%%

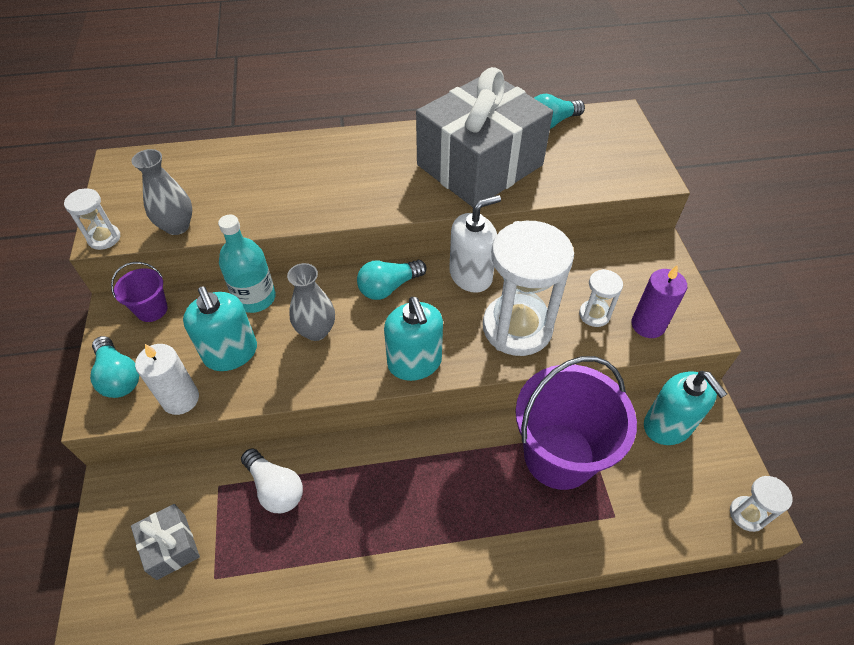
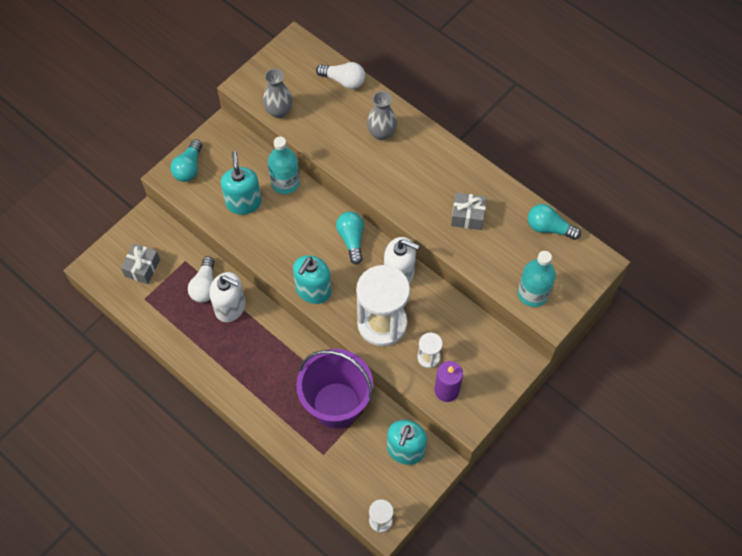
camera: 50 degrees right, 10 degrees up
(104, 238) = (242, 88): white hourglass -> none
(152, 309) = (235, 144): purple bucket -> none
(180, 399) = (201, 205): white candle -> none
(217, 156) = (343, 81): none -> white light bulb
(231, 353) = (243, 202): turquoise soap dispenser -> turquoise soap dispenser turned 150 degrees clockwise
(316, 331) = (291, 229): grey vase -> grey vase (381, 133)
(332, 479) = (230, 307): none -> white soap dispenser
(389, 287) = (351, 239): turquoise light bulb -> turquoise light bulb turned 60 degrees clockwise
(479, 165) = (467, 216): grey gift -> grey gift, size x0.41
(614, 173) = (533, 293): none -> turquoise bottle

%%

Quote the material word for word, dropping any images it holds.

▶ _Written answer_:
camera: 50 degrees right, 10 degrees up
(104, 238) = (242, 88): white hourglass -> none
(152, 309) = (235, 144): purple bucket -> none
(180, 399) = (201, 205): white candle -> none
(217, 156) = (343, 81): none -> white light bulb
(231, 353) = (243, 202): turquoise soap dispenser -> turquoise soap dispenser turned 150 degrees clockwise
(316, 331) = (291, 229): grey vase -> grey vase (381, 133)
(332, 479) = (230, 307): none -> white soap dispenser
(389, 287) = (351, 239): turquoise light bulb -> turquoise light bulb turned 60 degrees clockwise
(479, 165) = (467, 216): grey gift -> grey gift, size x0.41
(614, 173) = (533, 293): none -> turquoise bottle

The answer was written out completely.